## Task objective:
Search term "black": please copy every line of the records below that contains it.

╔══

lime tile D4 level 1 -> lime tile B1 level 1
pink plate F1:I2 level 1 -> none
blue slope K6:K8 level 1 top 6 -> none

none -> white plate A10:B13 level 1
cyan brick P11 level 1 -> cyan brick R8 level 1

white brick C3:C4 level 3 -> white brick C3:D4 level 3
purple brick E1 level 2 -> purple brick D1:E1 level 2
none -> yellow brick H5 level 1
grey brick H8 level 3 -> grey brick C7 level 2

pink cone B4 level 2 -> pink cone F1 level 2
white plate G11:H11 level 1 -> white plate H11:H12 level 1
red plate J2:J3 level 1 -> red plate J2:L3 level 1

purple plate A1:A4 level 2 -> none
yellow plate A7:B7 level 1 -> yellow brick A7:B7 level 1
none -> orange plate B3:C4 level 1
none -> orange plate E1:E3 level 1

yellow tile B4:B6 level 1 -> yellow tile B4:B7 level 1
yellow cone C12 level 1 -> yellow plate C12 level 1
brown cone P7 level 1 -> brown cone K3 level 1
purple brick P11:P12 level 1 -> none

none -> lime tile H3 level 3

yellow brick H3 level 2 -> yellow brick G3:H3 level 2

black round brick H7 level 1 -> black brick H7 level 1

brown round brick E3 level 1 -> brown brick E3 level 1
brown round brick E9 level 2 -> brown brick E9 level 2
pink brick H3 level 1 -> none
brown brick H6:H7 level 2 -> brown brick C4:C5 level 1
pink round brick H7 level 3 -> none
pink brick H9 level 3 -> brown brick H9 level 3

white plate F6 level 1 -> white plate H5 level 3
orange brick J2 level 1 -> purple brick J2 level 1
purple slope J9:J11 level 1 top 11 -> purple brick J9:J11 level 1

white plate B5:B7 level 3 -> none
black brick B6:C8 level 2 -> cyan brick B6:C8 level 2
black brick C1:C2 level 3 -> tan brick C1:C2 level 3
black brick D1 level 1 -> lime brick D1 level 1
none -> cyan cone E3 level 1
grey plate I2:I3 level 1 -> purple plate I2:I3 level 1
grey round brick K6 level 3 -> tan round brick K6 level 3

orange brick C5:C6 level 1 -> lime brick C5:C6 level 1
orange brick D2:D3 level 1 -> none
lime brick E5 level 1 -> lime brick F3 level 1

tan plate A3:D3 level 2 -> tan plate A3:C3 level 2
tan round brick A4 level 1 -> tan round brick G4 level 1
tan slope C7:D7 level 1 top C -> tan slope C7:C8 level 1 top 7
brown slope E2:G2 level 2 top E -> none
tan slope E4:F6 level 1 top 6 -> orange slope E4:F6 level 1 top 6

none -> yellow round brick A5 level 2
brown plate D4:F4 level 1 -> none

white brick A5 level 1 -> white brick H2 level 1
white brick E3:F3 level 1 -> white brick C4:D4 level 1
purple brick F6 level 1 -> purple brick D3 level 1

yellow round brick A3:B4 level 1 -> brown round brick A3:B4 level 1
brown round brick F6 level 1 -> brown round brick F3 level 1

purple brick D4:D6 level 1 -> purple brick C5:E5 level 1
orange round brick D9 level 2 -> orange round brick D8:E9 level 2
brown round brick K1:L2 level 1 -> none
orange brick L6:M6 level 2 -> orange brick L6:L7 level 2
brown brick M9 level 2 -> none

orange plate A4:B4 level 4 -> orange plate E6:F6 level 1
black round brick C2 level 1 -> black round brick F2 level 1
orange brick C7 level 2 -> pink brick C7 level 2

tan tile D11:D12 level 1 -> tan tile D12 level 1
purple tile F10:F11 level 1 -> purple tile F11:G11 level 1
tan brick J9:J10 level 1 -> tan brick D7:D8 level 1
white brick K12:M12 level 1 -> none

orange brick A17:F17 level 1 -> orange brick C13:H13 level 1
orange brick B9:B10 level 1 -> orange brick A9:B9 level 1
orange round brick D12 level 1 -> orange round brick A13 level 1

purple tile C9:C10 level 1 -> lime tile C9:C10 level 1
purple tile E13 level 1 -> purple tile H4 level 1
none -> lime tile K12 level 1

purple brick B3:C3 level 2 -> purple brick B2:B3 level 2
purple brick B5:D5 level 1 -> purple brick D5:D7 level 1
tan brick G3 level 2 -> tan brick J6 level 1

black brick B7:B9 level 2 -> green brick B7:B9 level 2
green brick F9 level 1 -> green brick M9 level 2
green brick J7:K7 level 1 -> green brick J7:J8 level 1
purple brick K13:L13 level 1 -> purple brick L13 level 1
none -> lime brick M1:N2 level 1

╚══

## Result of the exercise:
black round brick H7 level 1 -> black brick H7 level 1
black brick B6:C8 level 2 -> cyan brick B6:C8 level 2
black brick C1:C2 level 3 -> tan brick C1:C2 level 3
black brick D1 level 1 -> lime brick D1 level 1
black round brick C2 level 1 -> black round brick F2 level 1
black brick B7:B9 level 2 -> green brick B7:B9 level 2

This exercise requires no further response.